→ **Material for this exercise**:
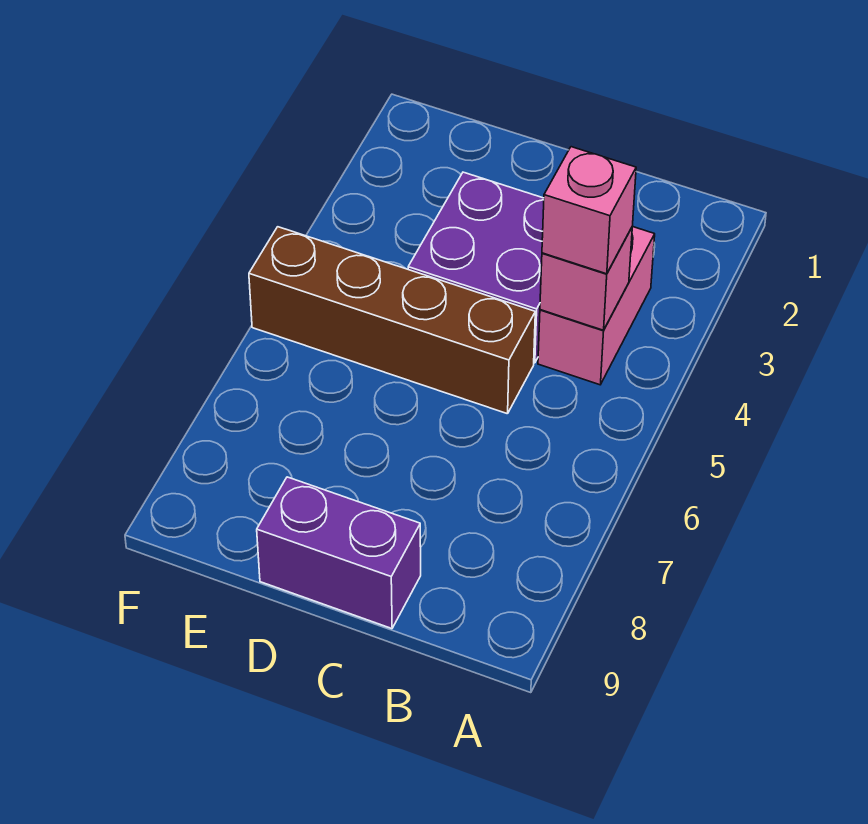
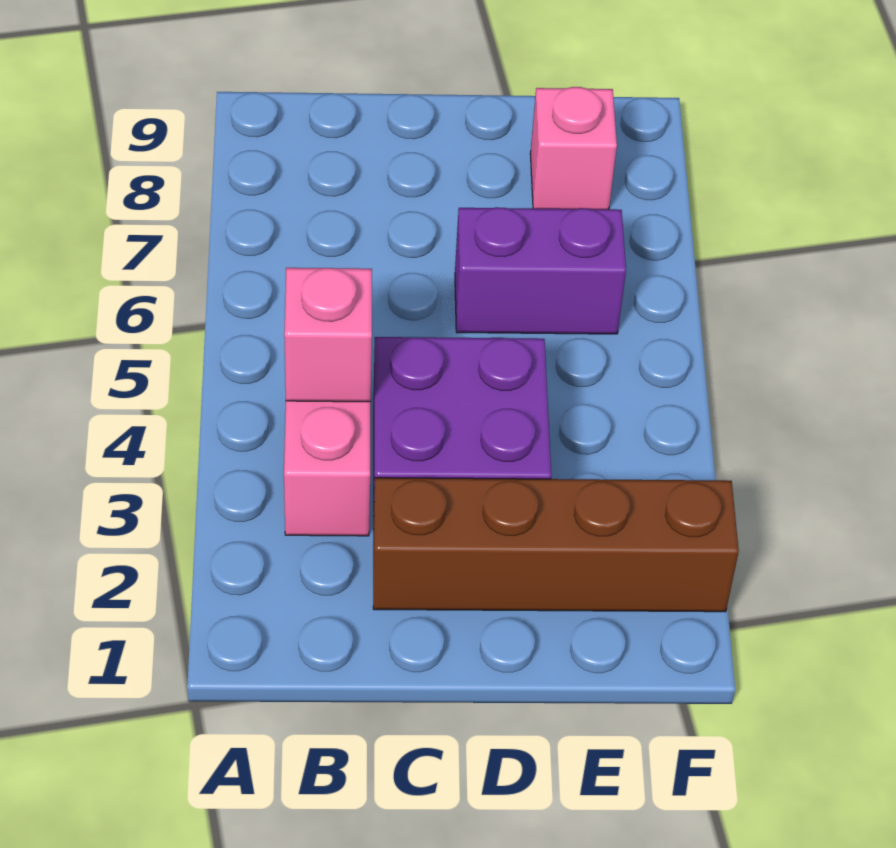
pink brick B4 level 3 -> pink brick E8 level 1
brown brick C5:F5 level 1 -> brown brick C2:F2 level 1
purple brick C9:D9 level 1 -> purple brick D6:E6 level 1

--

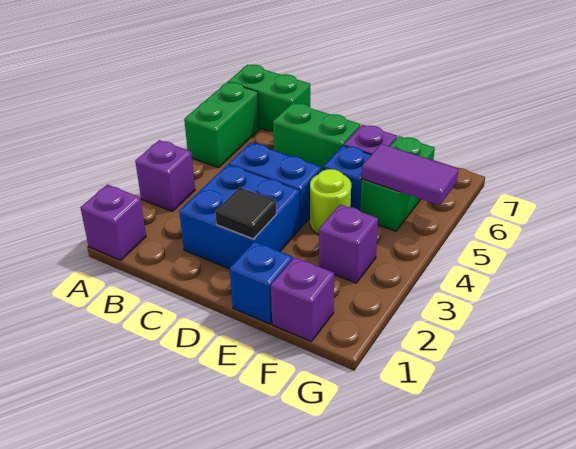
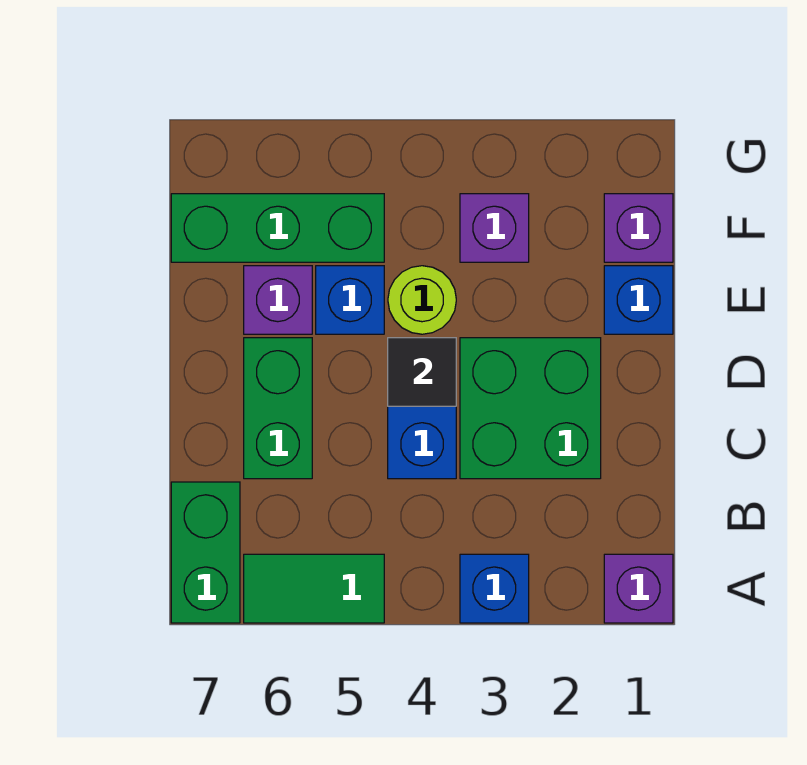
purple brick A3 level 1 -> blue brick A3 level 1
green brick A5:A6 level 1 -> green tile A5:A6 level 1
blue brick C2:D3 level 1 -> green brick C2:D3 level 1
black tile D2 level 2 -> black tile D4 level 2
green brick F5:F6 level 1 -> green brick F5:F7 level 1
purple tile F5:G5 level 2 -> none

→ **Task goal**: From the records above, transcribe exactly the run of lines that opens with the line holding "green brick F5:F6" and closes with the line holding "purple tile F5:G5 level 2 -> none", both included.

→ **Task answer**:
green brick F5:F6 level 1 -> green brick F5:F7 level 1
purple tile F5:G5 level 2 -> none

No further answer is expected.